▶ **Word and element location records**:
# # #
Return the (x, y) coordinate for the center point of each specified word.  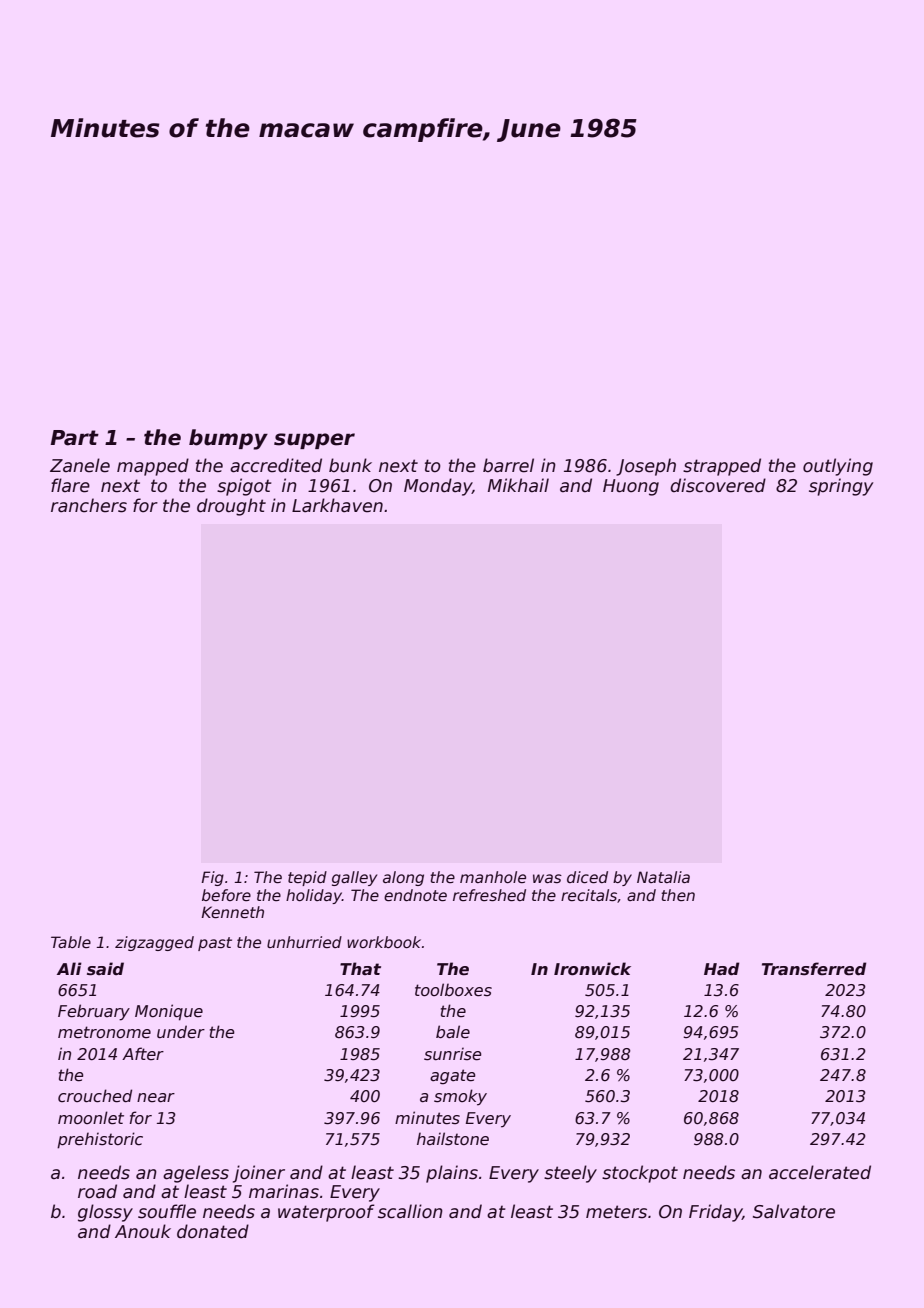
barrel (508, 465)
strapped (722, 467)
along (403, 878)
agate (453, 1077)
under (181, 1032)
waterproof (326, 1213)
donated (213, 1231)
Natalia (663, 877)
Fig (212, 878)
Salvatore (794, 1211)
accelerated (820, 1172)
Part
# # #
▶ **Task description**:
Repeat all of the records above line for line, leaving out the pictures.

▶ **Result for this task**:
Return the (x, y) coordinate for the center point of each specified word.  
barrel (508, 465)
strapped (722, 467)
along (403, 878)
agate (453, 1077)
under (181, 1032)
waterproof (326, 1213)
donated (213, 1231)
Natalia (663, 877)
Fig (212, 878)
Salvatore (794, 1211)
accelerated (820, 1172)
Part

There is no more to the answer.